(Before-and-after object listings)
··········

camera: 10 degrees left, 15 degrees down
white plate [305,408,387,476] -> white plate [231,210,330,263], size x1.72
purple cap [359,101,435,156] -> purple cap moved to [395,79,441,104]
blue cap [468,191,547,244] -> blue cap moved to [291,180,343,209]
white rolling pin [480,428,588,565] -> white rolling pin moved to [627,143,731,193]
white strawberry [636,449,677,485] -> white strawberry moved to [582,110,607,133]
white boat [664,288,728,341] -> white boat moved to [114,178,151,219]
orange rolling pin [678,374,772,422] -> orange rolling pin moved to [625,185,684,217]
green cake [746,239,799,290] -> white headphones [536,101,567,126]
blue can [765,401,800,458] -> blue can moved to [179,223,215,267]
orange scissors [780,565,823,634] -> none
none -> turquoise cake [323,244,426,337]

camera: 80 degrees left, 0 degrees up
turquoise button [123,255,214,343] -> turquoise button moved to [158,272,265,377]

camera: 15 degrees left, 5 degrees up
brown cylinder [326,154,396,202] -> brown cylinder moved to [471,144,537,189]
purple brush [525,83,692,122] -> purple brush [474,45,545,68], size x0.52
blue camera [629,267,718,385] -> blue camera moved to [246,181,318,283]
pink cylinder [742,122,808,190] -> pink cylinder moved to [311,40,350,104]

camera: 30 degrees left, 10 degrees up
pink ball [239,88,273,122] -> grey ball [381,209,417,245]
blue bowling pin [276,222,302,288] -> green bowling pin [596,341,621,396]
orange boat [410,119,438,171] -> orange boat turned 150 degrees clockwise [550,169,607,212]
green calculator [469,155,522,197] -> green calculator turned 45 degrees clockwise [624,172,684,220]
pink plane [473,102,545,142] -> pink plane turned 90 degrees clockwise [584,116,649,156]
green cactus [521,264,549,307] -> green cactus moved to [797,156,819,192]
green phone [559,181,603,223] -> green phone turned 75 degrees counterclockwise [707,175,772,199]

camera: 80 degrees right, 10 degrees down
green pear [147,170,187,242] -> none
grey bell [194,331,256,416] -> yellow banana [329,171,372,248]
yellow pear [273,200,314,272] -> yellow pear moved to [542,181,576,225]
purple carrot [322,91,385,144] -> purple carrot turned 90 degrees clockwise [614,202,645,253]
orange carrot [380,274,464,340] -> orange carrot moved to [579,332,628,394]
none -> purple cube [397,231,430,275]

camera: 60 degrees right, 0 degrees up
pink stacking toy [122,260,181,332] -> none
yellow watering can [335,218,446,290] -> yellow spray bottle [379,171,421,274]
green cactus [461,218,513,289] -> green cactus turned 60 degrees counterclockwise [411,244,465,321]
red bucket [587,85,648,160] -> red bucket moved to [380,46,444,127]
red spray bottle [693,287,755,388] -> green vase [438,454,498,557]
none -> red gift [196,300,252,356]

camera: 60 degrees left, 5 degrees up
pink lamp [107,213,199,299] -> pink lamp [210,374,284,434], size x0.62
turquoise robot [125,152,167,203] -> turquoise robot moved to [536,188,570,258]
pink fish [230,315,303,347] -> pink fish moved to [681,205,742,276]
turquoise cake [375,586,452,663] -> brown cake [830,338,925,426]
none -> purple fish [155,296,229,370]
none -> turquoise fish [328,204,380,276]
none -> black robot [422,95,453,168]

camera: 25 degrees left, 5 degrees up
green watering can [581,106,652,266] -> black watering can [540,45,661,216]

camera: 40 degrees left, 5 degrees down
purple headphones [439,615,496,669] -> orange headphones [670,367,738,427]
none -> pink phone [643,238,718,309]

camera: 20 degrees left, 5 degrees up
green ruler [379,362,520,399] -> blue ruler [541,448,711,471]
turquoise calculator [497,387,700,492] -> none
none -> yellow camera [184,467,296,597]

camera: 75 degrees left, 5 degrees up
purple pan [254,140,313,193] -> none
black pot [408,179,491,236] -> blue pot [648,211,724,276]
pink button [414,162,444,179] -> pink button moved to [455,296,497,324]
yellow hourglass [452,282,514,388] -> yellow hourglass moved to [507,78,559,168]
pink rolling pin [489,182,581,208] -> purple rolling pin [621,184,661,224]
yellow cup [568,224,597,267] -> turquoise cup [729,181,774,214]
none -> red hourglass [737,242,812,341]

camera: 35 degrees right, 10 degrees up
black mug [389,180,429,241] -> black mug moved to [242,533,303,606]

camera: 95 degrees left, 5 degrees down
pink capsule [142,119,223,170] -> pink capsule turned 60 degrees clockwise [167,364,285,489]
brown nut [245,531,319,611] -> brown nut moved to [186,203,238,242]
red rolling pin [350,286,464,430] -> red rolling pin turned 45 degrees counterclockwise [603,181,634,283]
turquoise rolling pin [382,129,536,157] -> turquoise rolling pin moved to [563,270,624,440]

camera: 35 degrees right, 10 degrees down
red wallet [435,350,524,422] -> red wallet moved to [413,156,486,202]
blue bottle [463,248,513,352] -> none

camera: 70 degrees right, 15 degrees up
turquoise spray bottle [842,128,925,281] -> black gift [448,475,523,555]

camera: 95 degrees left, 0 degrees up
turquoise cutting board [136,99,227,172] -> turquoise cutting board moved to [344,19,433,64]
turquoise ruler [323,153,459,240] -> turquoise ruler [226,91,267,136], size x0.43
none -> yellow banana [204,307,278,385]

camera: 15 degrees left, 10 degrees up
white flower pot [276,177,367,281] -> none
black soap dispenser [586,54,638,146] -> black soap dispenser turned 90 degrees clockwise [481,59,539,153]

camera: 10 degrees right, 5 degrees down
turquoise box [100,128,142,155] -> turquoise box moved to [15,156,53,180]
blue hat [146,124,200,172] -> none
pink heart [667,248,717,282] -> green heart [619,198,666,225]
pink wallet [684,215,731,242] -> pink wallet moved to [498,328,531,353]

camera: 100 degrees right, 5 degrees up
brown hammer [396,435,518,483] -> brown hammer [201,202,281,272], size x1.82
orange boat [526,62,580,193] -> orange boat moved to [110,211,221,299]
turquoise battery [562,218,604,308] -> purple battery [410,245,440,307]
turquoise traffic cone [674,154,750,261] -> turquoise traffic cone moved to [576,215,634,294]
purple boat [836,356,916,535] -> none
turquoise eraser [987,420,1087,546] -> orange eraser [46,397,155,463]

··········

- **WHAT YOU HAVE TO DO**
Report each line in the data that holds the word "calculator".

- **ANSWER FOR THE TASK**
green calculator [469,155,522,197] -> green calculator turned 45 degrees clockwise [624,172,684,220]
turquoise calculator [497,387,700,492] -> none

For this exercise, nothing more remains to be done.